*Data provided*.

══════════════════════════════

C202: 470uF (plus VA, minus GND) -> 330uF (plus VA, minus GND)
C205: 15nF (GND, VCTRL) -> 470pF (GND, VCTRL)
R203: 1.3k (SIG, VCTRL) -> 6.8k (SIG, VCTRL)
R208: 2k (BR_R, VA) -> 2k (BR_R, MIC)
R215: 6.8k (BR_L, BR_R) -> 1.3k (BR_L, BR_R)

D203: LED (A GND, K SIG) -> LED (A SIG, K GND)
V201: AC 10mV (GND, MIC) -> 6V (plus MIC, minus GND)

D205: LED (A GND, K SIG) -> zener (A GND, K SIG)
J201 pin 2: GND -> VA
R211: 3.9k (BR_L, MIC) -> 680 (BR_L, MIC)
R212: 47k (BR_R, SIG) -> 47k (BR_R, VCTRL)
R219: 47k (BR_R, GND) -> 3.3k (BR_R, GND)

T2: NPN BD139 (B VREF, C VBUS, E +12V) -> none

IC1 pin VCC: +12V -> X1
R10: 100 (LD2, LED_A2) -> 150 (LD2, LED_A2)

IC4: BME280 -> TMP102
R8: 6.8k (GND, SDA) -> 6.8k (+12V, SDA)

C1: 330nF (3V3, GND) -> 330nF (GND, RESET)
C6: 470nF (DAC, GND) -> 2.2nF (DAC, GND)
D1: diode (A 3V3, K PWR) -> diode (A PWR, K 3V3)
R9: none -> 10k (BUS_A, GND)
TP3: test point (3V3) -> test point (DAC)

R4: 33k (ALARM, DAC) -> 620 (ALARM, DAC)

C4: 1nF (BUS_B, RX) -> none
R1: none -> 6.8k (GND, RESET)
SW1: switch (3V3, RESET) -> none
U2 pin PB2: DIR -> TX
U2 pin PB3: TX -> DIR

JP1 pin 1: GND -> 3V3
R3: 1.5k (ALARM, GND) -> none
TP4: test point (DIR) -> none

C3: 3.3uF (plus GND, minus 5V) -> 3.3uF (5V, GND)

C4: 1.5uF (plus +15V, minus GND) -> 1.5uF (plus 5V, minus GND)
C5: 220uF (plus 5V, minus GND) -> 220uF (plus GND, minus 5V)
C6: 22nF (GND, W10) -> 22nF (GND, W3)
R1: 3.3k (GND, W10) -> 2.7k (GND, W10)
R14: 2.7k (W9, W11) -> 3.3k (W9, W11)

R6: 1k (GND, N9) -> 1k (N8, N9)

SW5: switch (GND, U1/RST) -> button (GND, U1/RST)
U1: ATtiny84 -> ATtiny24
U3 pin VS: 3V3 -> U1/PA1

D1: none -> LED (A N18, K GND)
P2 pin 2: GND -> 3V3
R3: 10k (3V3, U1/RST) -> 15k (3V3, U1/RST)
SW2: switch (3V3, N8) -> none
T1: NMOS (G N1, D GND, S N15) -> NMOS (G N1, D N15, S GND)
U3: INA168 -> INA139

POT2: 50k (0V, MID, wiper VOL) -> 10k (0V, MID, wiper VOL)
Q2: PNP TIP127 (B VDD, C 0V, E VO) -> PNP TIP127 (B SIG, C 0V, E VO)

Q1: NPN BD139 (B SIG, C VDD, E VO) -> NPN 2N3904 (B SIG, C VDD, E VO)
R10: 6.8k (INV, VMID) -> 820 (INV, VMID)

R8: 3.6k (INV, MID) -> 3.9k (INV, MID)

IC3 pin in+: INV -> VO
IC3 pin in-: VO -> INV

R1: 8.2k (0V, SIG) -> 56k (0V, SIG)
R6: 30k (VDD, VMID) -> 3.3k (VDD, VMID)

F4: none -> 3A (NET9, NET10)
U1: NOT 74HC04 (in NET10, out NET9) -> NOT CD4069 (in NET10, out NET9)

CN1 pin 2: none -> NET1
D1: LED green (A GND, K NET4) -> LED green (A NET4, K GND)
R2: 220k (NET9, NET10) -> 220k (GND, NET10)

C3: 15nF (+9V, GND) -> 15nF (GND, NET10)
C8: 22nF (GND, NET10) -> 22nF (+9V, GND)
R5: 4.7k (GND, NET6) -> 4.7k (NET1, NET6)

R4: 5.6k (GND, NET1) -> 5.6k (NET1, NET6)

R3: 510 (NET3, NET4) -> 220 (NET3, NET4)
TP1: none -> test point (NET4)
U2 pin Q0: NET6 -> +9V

══════════════════════════════

*Task item*. Nothing in the records may be dropped; reproduce them exactly.

*Answer to the exercise*.
C202: 470uF (plus VA, minus GND) -> 330uF (plus VA, minus GND)
C205: 15nF (GND, VCTRL) -> 470pF (GND, VCTRL)
R203: 1.3k (SIG, VCTRL) -> 6.8k (SIG, VCTRL)
R208: 2k (BR_R, VA) -> 2k (BR_R, MIC)
R215: 6.8k (BR_L, BR_R) -> 1.3k (BR_L, BR_R)

D203: LED (A GND, K SIG) -> LED (A SIG, K GND)
V201: AC 10mV (GND, MIC) -> 6V (plus MIC, minus GND)

D205: LED (A GND, K SIG) -> zener (A GND, K SIG)
J201 pin 2: GND -> VA
R211: 3.9k (BR_L, MIC) -> 680 (BR_L, MIC)
R212: 47k (BR_R, SIG) -> 47k (BR_R, VCTRL)
R219: 47k (BR_R, GND) -> 3.3k (BR_R, GND)

T2: NPN BD139 (B VREF, C VBUS, E +12V) -> none

IC1 pin VCC: +12V -> X1
R10: 100 (LD2, LED_A2) -> 150 (LD2, LED_A2)

IC4: BME280 -> TMP102
R8: 6.8k (GND, SDA) -> 6.8k (+12V, SDA)

C1: 330nF (3V3, GND) -> 330nF (GND, RESET)
C6: 470nF (DAC, GND) -> 2.2nF (DAC, GND)
D1: diode (A 3V3, K PWR) -> diode (A PWR, K 3V3)
R9: none -> 10k (BUS_A, GND)
TP3: test point (3V3) -> test point (DAC)

R4: 33k (ALARM, DAC) -> 620 (ALARM, DAC)

C4: 1nF (BUS_B, RX) -> none
R1: none -> 6.8k (GND, RESET)
SW1: switch (3V3, RESET) -> none
U2 pin PB2: DIR -> TX
U2 pin PB3: TX -> DIR

JP1 pin 1: GND -> 3V3
R3: 1.5k (ALARM, GND) -> none
TP4: test point (DIR) -> none

C3: 3.3uF (plus GND, minus 5V) -> 3.3uF (5V, GND)

C4: 1.5uF (plus +15V, minus GND) -> 1.5uF (plus 5V, minus GND)
C5: 220uF (plus 5V, minus GND) -> 220uF (plus GND, minus 5V)
C6: 22nF (GND, W10) -> 22nF (GND, W3)
R1: 3.3k (GND, W10) -> 2.7k (GND, W10)
R14: 2.7k (W9, W11) -> 3.3k (W9, W11)

R6: 1k (GND, N9) -> 1k (N8, N9)

SW5: switch (GND, U1/RST) -> button (GND, U1/RST)
U1: ATtiny84 -> ATtiny24
U3 pin VS: 3V3 -> U1/PA1

D1: none -> LED (A N18, K GND)
P2 pin 2: GND -> 3V3
R3: 10k (3V3, U1/RST) -> 15k (3V3, U1/RST)
SW2: switch (3V3, N8) -> none
T1: NMOS (G N1, D GND, S N15) -> NMOS (G N1, D N15, S GND)
U3: INA168 -> INA139

POT2: 50k (0V, MID, wiper VOL) -> 10k (0V, MID, wiper VOL)
Q2: PNP TIP127 (B VDD, C 0V, E VO) -> PNP TIP127 (B SIG, C 0V, E VO)

Q1: NPN BD139 (B SIG, C VDD, E VO) -> NPN 2N3904 (B SIG, C VDD, E VO)
R10: 6.8k (INV, VMID) -> 820 (INV, VMID)

R8: 3.6k (INV, MID) -> 3.9k (INV, MID)

IC3 pin in+: INV -> VO
IC3 pin in-: VO -> INV

R1: 8.2k (0V, SIG) -> 56k (0V, SIG)
R6: 30k (VDD, VMID) -> 3.3k (VDD, VMID)

F4: none -> 3A (NET9, NET10)
U1: NOT 74HC04 (in NET10, out NET9) -> NOT CD4069 (in NET10, out NET9)

CN1 pin 2: none -> NET1
D1: LED green (A GND, K NET4) -> LED green (A NET4, K GND)
R2: 220k (NET9, NET10) -> 220k (GND, NET10)

C3: 15nF (+9V, GND) -> 15nF (GND, NET10)
C8: 22nF (GND, NET10) -> 22nF (+9V, GND)
R5: 4.7k (GND, NET6) -> 4.7k (NET1, NET6)

R4: 5.6k (GND, NET1) -> 5.6k (NET1, NET6)

R3: 510 (NET3, NET4) -> 220 (NET3, NET4)
TP1: none -> test point (NET4)
U2 pin Q0: NET6 -> +9V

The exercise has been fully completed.